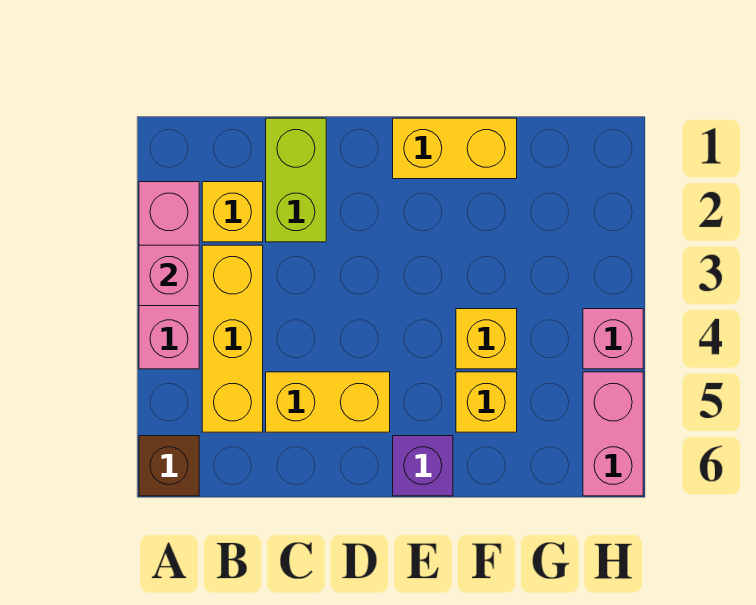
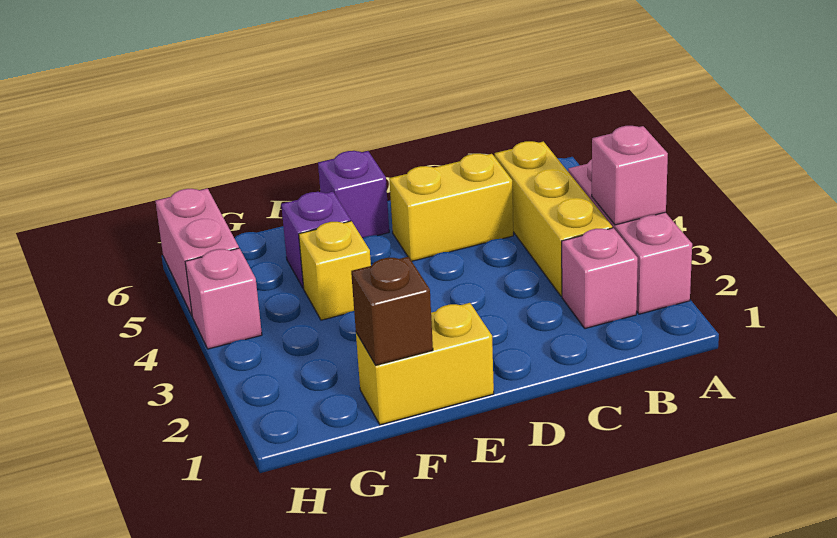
brown brick A6 level 1 -> brown brick F1 level 2
yellow brick B2 level 1 -> pink brick B2 level 1
lime brick C1:C2 level 1 -> none
yellow brick F5 level 1 -> purple brick F5 level 1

Assignment: Look through the material above for the string "yellow" and copy each line that has it.

Answer box:
yellow brick B2 level 1 -> pink brick B2 level 1
yellow brick F5 level 1 -> purple brick F5 level 1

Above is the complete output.